Set exercise → Find every line in the items that contains the string "time" and copy each one. Matches must have the same capitalization.

Data provided →

BEGIN

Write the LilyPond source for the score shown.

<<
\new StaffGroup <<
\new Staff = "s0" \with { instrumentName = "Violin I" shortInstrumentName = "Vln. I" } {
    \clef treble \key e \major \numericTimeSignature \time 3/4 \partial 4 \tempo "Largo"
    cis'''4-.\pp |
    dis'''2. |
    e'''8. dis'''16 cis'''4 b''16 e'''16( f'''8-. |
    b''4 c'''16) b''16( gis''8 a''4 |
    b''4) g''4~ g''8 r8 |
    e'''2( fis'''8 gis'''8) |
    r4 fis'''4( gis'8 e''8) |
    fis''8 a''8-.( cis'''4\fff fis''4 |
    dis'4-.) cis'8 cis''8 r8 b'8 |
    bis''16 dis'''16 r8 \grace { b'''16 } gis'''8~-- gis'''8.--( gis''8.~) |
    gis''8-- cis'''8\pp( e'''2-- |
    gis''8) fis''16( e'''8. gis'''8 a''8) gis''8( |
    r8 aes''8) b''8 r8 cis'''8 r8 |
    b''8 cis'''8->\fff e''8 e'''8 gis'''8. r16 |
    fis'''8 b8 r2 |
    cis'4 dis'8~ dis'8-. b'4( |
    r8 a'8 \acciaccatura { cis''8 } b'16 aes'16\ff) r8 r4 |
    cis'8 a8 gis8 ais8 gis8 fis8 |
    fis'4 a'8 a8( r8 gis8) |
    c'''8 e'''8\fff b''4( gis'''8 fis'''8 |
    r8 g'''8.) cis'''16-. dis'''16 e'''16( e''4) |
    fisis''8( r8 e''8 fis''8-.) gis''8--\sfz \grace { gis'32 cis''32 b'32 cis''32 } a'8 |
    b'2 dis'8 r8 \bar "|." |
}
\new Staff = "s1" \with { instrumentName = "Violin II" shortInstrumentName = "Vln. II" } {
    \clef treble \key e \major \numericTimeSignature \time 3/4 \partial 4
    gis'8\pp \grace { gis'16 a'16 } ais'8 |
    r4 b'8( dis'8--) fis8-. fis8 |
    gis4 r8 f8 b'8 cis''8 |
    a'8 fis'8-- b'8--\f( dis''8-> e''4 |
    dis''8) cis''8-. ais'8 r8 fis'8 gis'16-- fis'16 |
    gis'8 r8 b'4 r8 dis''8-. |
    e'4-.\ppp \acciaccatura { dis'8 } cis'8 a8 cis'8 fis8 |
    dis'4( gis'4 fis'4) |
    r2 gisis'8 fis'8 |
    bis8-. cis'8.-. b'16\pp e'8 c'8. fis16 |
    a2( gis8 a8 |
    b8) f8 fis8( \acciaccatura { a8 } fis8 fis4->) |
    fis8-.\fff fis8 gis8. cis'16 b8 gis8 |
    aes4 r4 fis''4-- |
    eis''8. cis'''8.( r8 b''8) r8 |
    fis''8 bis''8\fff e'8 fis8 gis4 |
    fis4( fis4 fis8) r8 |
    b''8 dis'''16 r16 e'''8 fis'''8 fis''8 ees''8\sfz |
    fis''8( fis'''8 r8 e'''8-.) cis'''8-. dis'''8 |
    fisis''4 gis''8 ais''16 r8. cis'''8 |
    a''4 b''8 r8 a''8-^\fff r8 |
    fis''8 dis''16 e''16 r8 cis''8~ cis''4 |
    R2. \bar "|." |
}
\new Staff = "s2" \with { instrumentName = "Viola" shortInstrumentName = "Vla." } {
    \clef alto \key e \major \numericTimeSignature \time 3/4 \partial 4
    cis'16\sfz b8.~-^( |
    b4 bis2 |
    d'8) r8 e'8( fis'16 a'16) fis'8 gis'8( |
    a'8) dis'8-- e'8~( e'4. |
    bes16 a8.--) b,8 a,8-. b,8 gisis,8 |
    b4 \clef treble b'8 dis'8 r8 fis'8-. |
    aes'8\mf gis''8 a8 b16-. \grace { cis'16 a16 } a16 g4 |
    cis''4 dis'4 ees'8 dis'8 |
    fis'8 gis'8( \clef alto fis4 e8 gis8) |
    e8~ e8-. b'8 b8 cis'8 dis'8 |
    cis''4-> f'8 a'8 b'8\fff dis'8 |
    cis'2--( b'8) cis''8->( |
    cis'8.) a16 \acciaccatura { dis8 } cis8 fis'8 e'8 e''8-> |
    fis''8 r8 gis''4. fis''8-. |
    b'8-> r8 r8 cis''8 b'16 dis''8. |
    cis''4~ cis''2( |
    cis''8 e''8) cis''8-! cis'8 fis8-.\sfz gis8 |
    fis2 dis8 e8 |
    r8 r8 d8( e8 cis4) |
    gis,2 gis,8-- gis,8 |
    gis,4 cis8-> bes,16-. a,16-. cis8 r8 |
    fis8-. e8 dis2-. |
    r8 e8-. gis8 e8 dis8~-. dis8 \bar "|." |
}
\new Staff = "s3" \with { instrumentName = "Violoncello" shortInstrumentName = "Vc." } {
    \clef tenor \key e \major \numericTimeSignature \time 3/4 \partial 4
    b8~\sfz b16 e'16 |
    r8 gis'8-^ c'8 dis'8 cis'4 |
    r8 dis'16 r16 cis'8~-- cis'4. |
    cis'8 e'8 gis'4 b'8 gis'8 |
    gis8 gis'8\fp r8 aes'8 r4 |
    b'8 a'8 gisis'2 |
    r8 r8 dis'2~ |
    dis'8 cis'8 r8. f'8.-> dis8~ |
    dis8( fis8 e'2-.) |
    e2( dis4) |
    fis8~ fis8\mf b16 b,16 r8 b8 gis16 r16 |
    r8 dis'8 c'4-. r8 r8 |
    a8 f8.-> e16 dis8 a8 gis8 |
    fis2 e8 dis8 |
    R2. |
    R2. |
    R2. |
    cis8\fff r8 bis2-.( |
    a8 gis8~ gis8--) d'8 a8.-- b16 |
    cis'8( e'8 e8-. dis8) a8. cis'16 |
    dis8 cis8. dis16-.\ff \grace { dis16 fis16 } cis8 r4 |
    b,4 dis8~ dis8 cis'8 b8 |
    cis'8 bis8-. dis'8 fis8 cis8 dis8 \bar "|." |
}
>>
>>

END

Answer in full →
    \clef treble \key e \major \numericTimeSignature \time 3/4 \partial 4 \tempo "Largo"
    \clef treble \key e \major \numericTimeSignature \time 3/4 \partial 4
    \clef alto \key e \major \numericTimeSignature \time 3/4 \partial 4
    \clef tenor \key e \major \numericTimeSignature \time 3/4 \partial 4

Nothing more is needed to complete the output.